━━━━━ Given records ━━━━━

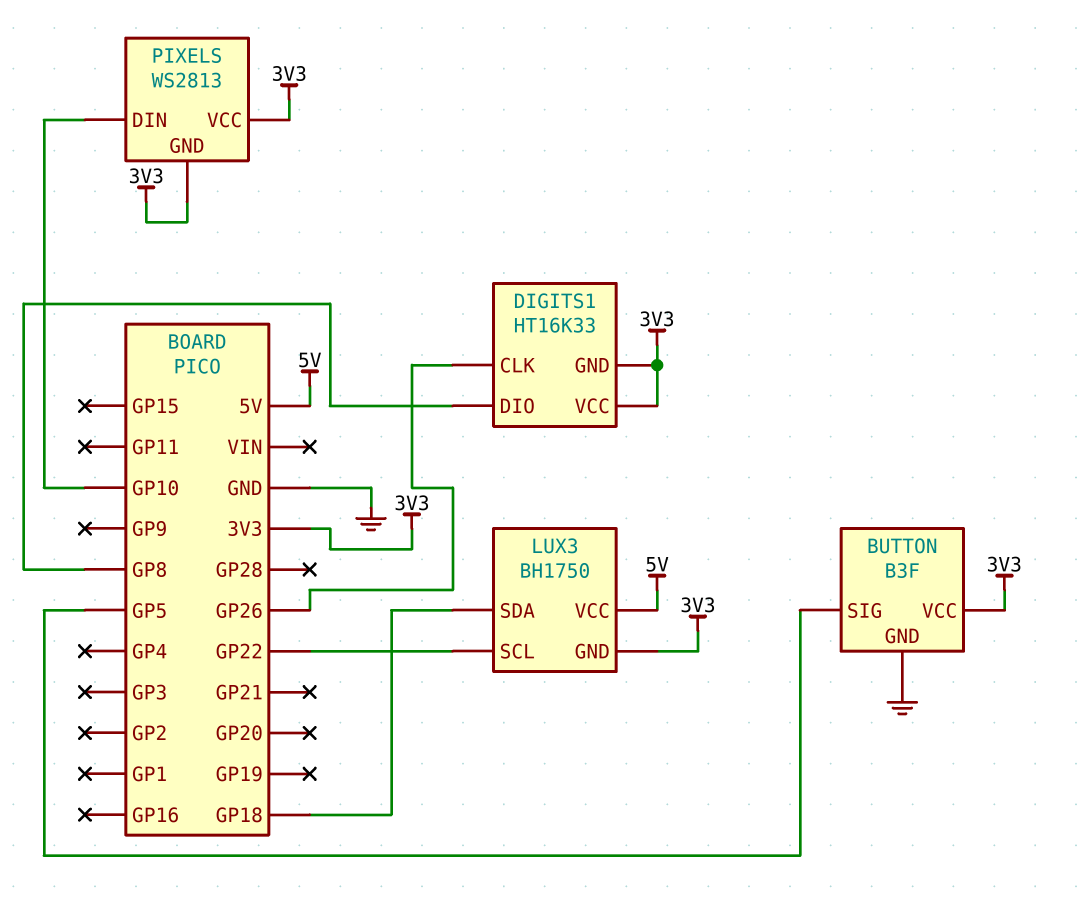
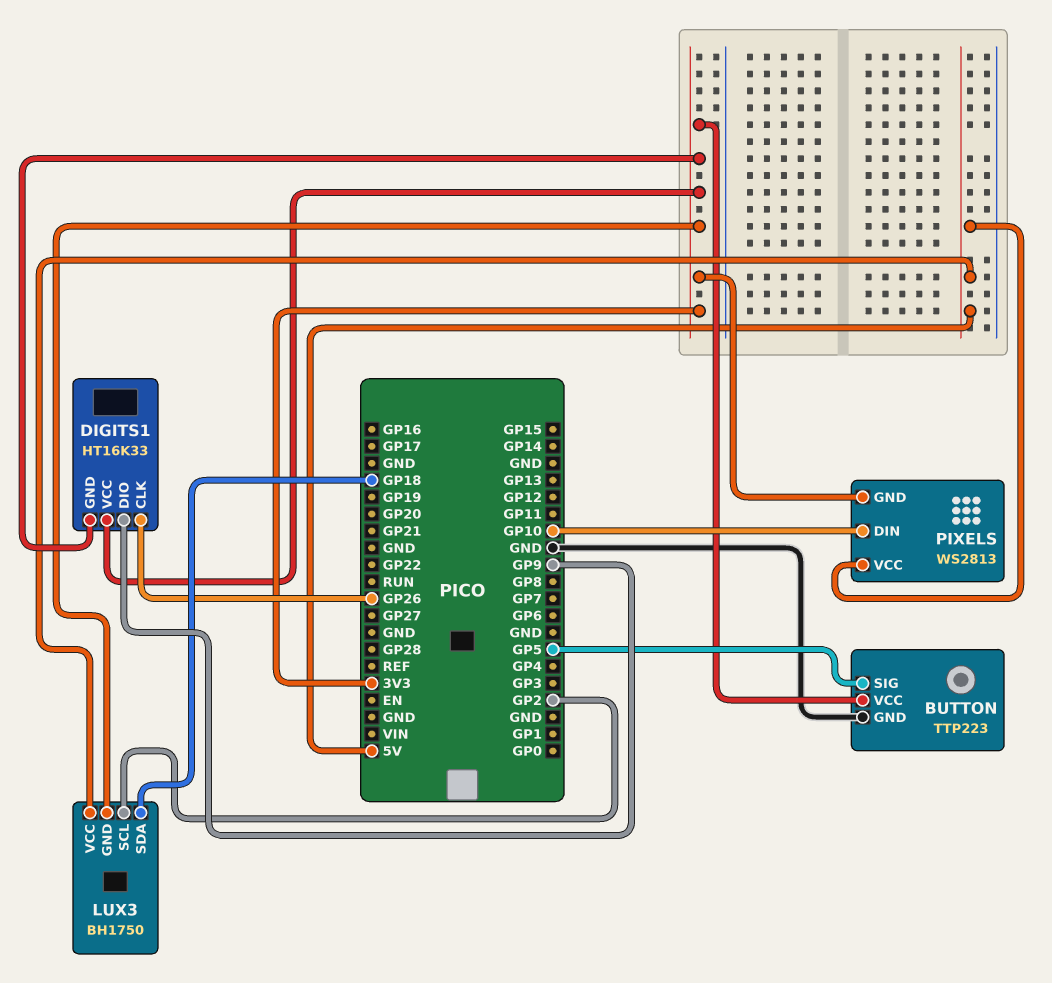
BUTTON: B3F -> TTP223
DIGITS1 pin DIO: GP8 -> GP9
LUX3 pin SCL: GP22 -> GP2
PIXELS pin VCC: 3V3 -> 5V

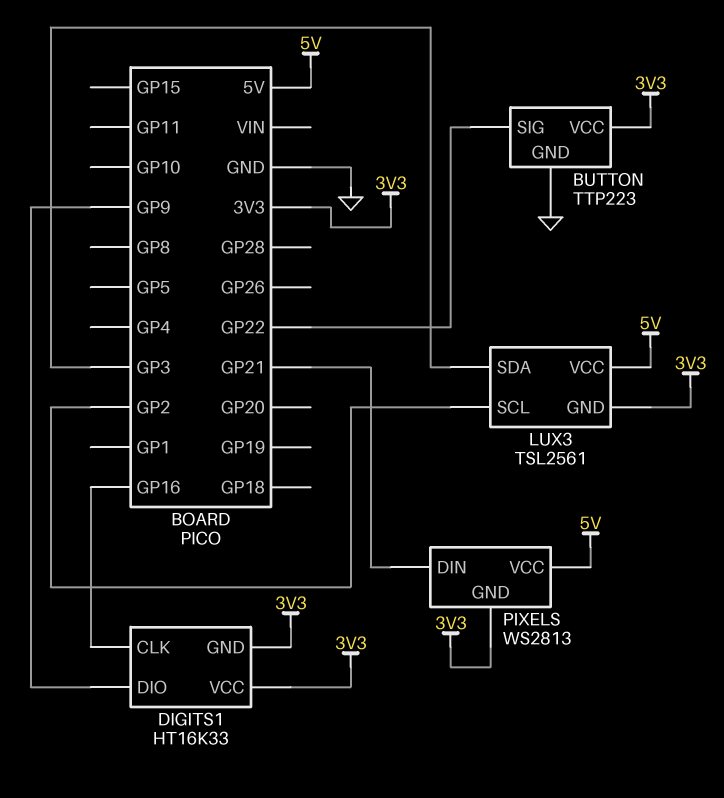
BUTTON pin SIG: GP5 -> GP22
DIGITS1 pin CLK: GP26 -> GP16
LUX3: BH1750 -> TSL2561
LUX3 pin SDA: GP18 -> GP3
PIXELS pin DIN: GP10 -> GP21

━━━━━

What this task involves: How many lines of the data contain the word "PIXELS"? Answer with the number alone.

Exercise answer: 2